* [WORK REQUEST]: For the data below, report how many lines include the word "blue", and write nothing else.

══════

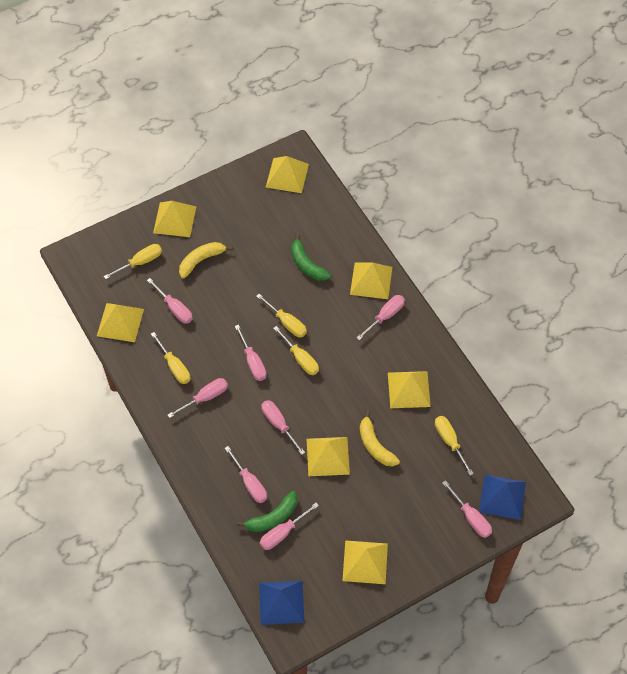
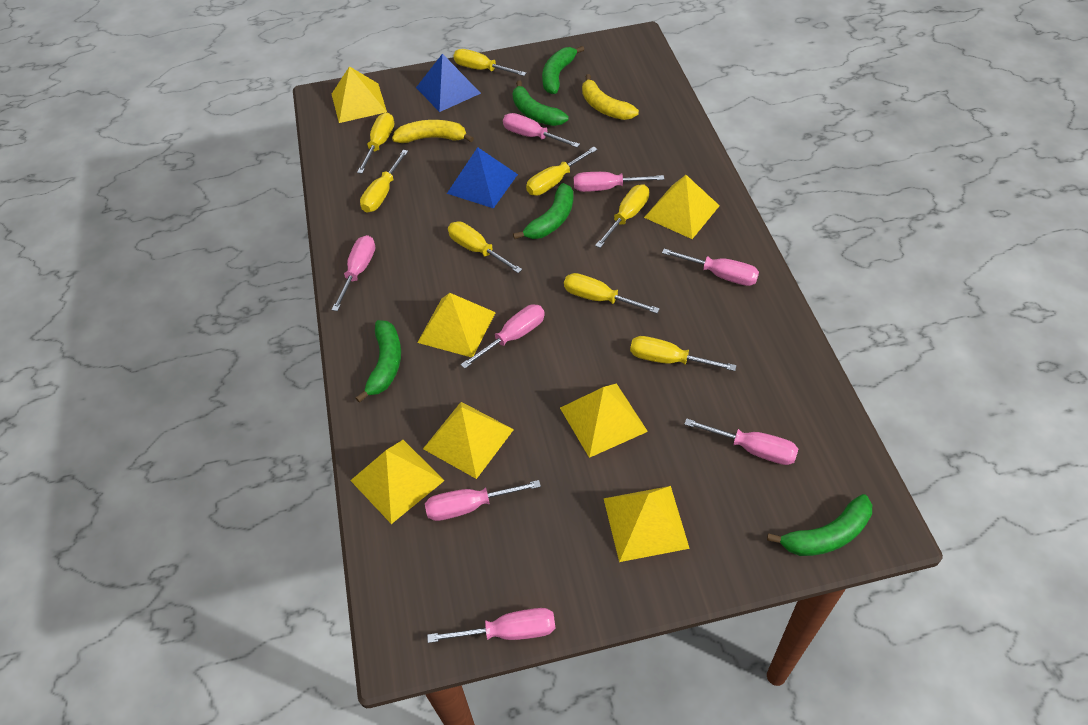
green banana: [237,491,297,532] [291,234,331,281] = 2 -> [356,320,401,403] [513,80,568,126] [513,183,573,239] [542,46,584,94] [767,494,872,556] = 5
yellow screwdriver: [104,244,162,279] [151,332,190,384] [256,294,307,337] [273,326,319,375] [435,416,474,475] = 5 -> [357,113,394,174] [360,150,408,213] [448,222,522,273] [453,49,526,76] [526,147,598,196] [564,273,660,314] [595,184,649,248] [630,336,737,371] = 8

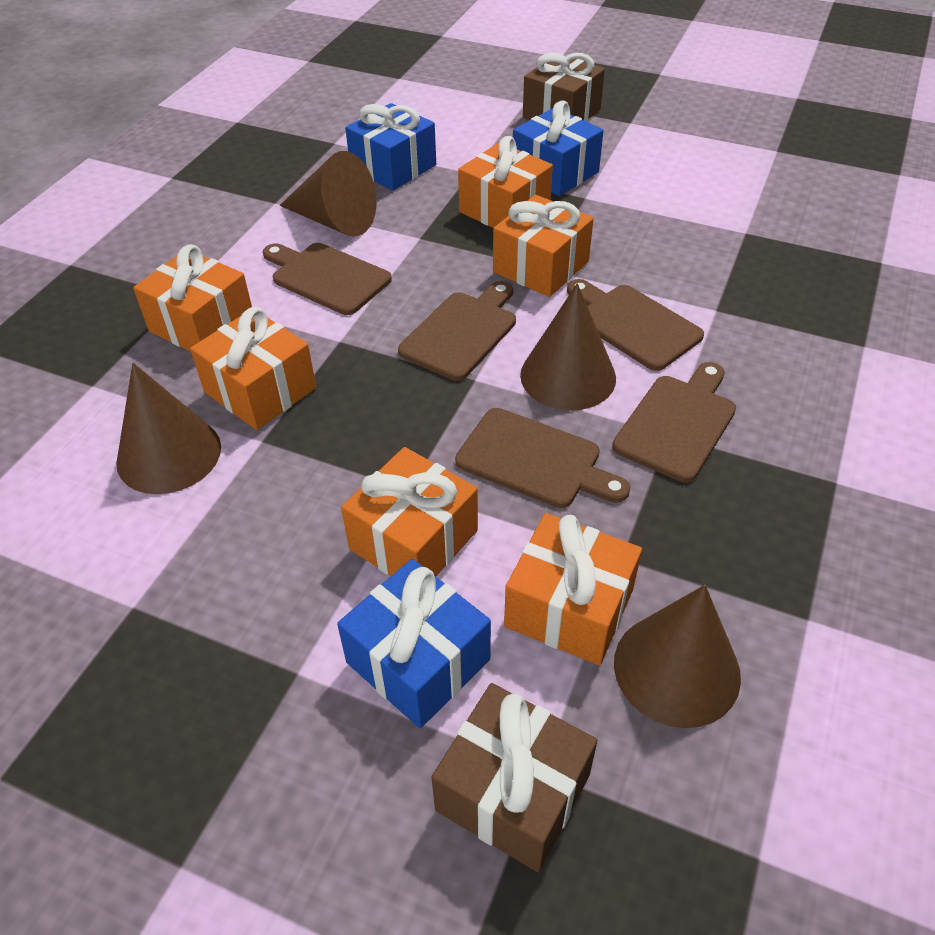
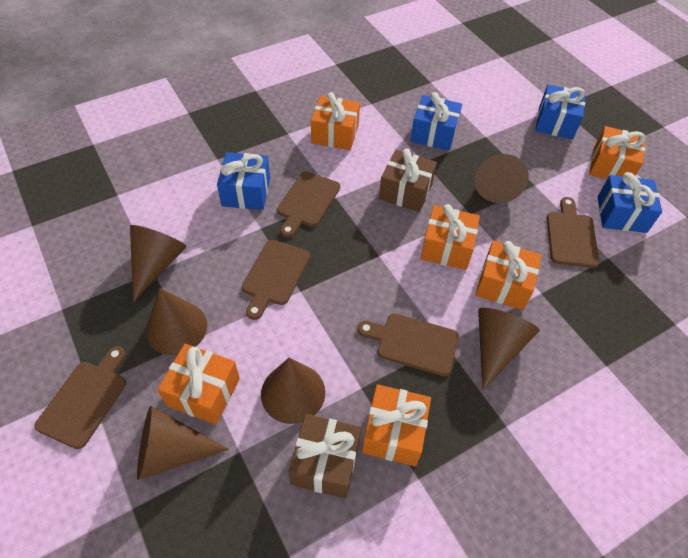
blue gift: [337,559,491,728] [345,103,436,191] [513,100,604,196] = 3 -> [217,152,270,210] [410,92,462,151] [535,84,586,139] [597,172,662,233] = 4
brown cone: [116,363,221,494] [280,151,377,237] [520,283,616,411] [614,585,741,728] = 4 -> [130,225,187,302] [137,406,229,480] [146,288,207,355] [261,357,325,424] [475,154,529,203] [478,308,540,390] = 6

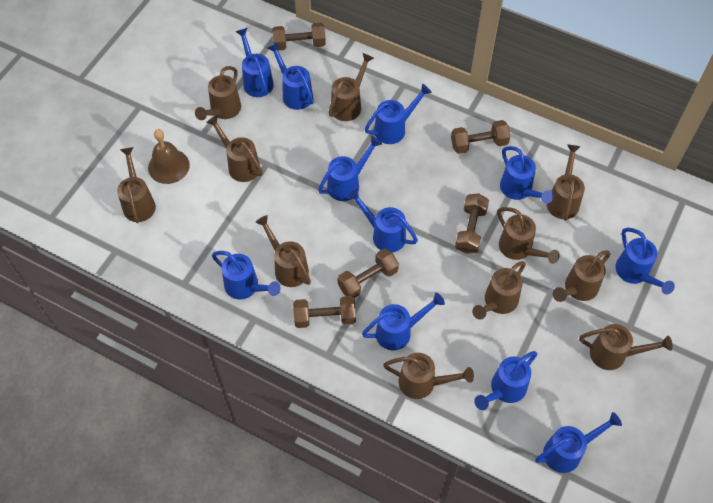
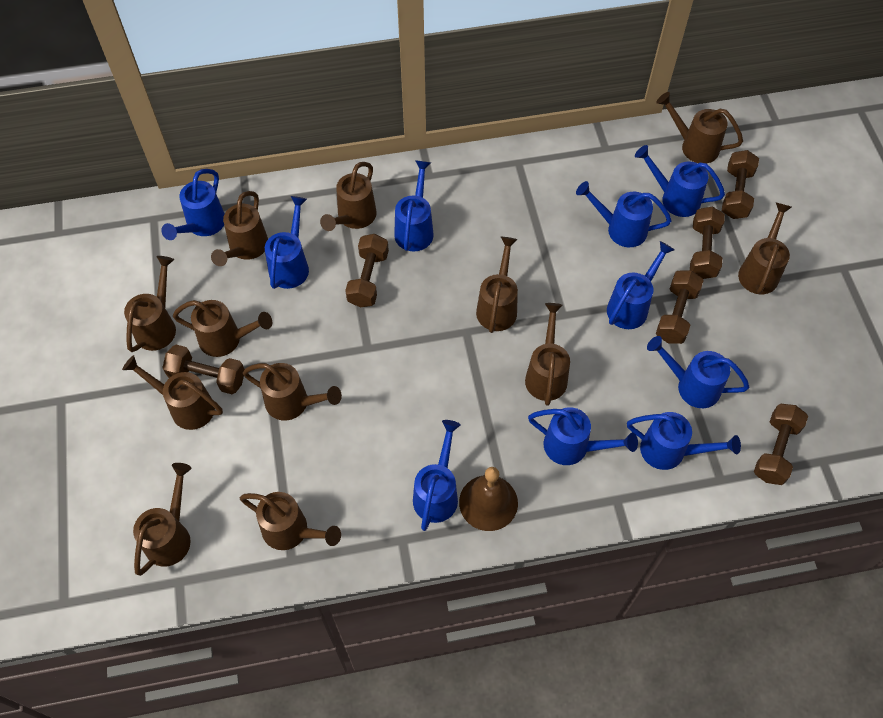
blue watering can: [212,251,280,299] [236,28,274,97] [268,43,314,110] [318,136,382,201] [347,189,418,252] [362,293,445,350] [365,84,432,144] [474,351,537,410] [500,146,553,204] [535,412,622,473] [615,228,675,295] = 11 -> [161,169,225,240] [265,196,309,289] [394,160,434,251] [413,420,461,531] [528,407,638,465] [576,181,672,247] [607,241,675,329] [627,412,741,470] [635,145,725,217] [647,336,749,408] = 10
brown dumbbell: [272,23,326,50] [293,296,356,328] [338,248,399,298] [451,120,511,154] [455,193,489,254] = 5 -> [162,345,245,394] [345,234,389,307] [656,270,704,344] [690,207,725,279] [722,150,759,219] [754,404,808,485] = 6
brown watering can: [117,147,156,223] [195,66,241,120] [206,115,263,182] [255,215,311,287] [328,53,374,121] [383,353,474,399] [472,261,526,320] [497,207,560,264] [547,145,585,221] [553,250,610,302] [579,324,673,370] = 11 -> [122,355,223,430] [124,256,176,352] [133,463,192,576] [173,300,272,357] [211,191,268,266] [240,492,341,550] [243,363,342,420] [320,162,377,231] [476,237,518,333] [525,303,570,406] [656,92,743,163] [738,203,792,294] = 12

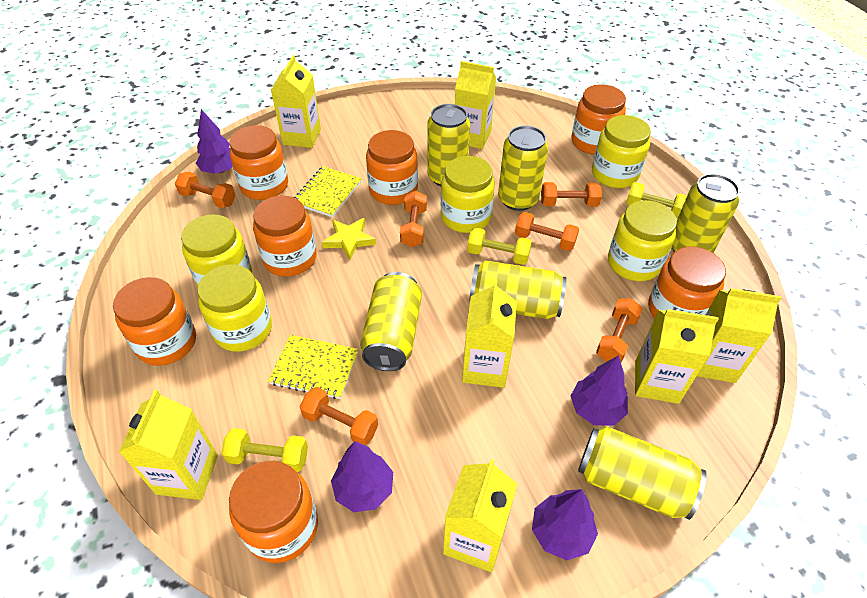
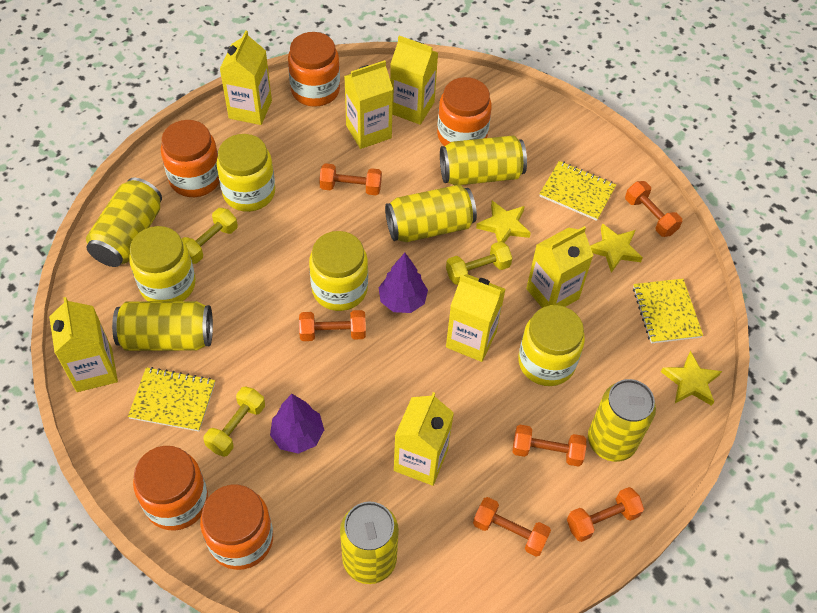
orange jar: [113,277,196,366] [229,125,288,200] [229,461,318,563] [253,196,317,277] [366,130,418,205] [571,84,626,155] [648,246,726,319] = 7 -> [133,446,208,530] [161,120,219,197] [200,485,273,570] [288,32,340,107] [437,77,492,146] = 5
purple tree: [196,109,233,174] [331,441,393,512] [532,489,598,560] [571,355,628,426] = 4 -> [270,394,324,454] [379,253,428,313] = 2
yellow jar: [181,214,252,287] [198,264,272,352] [441,156,495,233] [592,115,651,188] [608,200,677,281] = 5 -> [129,226,196,301] [216,134,275,212] [309,231,368,311] [518,305,585,386] = 4
yellow notebook: [268,335,359,399] [294,166,362,217] = 2 -> [128,367,215,432] [540,161,616,221] [633,279,703,344] = 3
yellow star: [322,218,376,260] = 1 -> [476,201,531,243] [590,223,643,273] [661,351,722,406] = 3

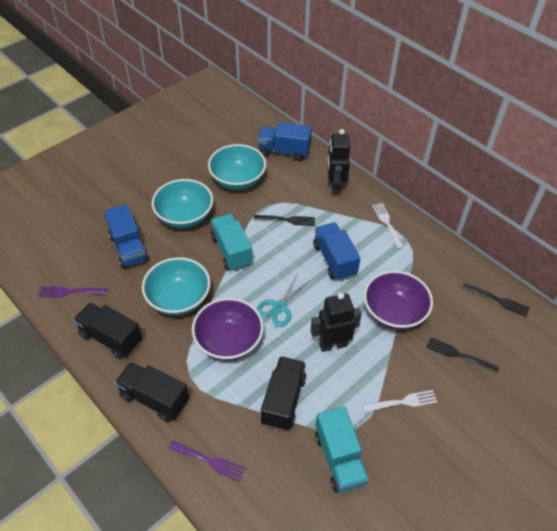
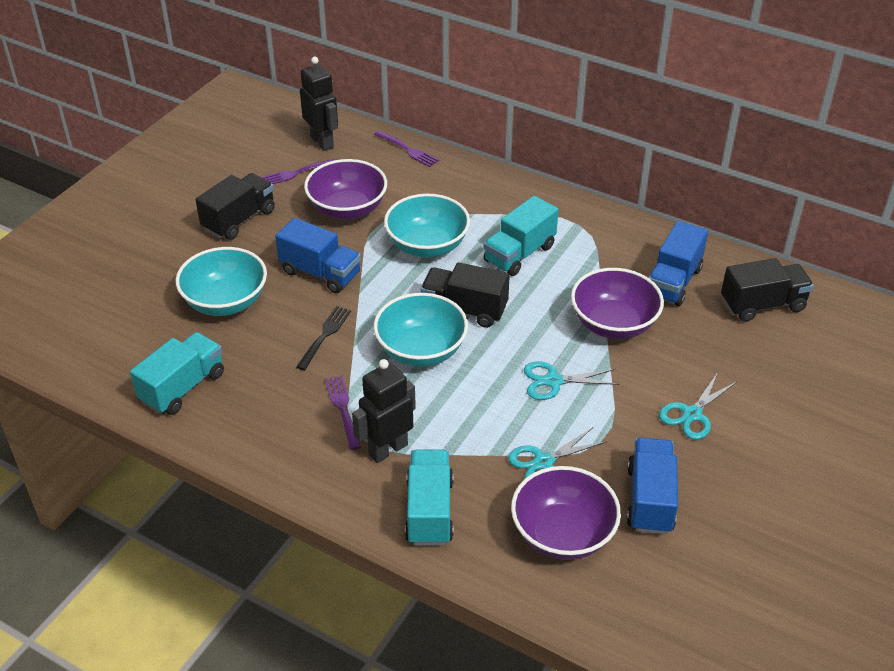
black fork: [254,215,315,226] [426,337,499,373] [462,283,530,317] = 3 -> [296,306,351,370] = 1
purple bowl: [192,298,264,361] [364,271,433,330] = 2 -> [304,159,387,220] [511,466,621,560] [571,268,664,339] = 3
purple fork: [38,287,108,297] [169,440,246,482] = 2 -> [262,158,338,184] [325,376,361,450] [374,130,439,167] = 3
turquoise scissors: [257,275,310,327] = 1 -> [508,427,607,478] [524,361,620,400] [659,372,737,440] = 3
turquoise truck: [211,214,252,271] [315,407,369,493] = 2 -> [130,332,224,415] [405,450,454,546] [484,196,559,276] = 3
white fork: [362,390,437,413] [372,203,404,249] = 2 -> none = 0

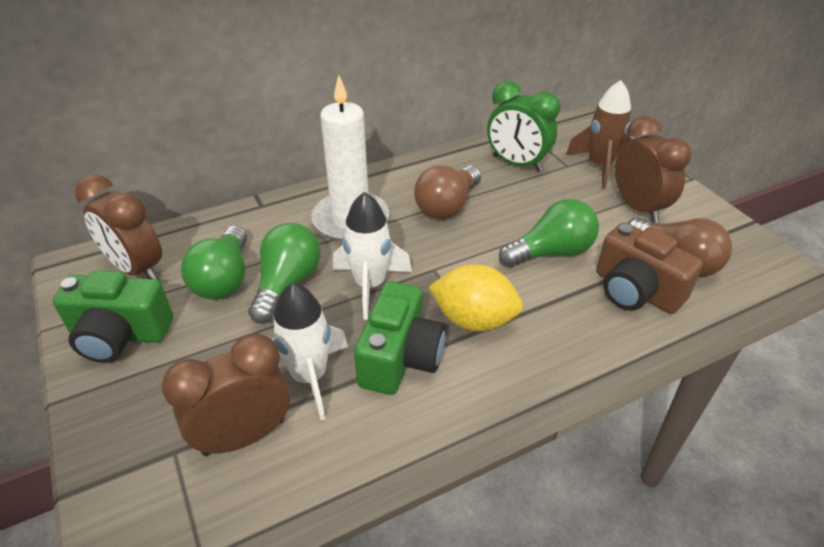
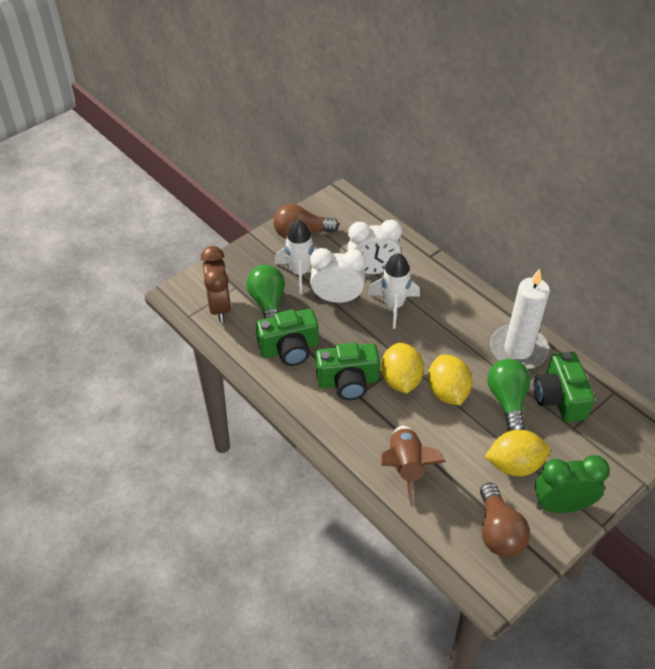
brown camera: [596,222,703,314] = 1 -> none = 0
brown clock: [75,175,162,280] [161,333,290,456] [615,116,691,223] = 3 -> [201,246,231,322] = 1
green camera: [52,270,173,363] [354,281,446,395] = 2 -> [256,309,319,366] [316,343,380,400] [534,352,595,422] = 3
green light bulb: [181,225,247,300] [248,223,321,324] [499,199,599,268] = 3 -> [246,265,285,319] [487,359,530,431] = 2
white clock: none = 0 -> [310,248,366,303] [347,220,402,274] = 2
yellow lemon: [429,264,523,331] = 1 -> [381,343,424,393] [428,355,472,405] [485,430,550,476] = 3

══════

* [TASK SOLUTION]: 2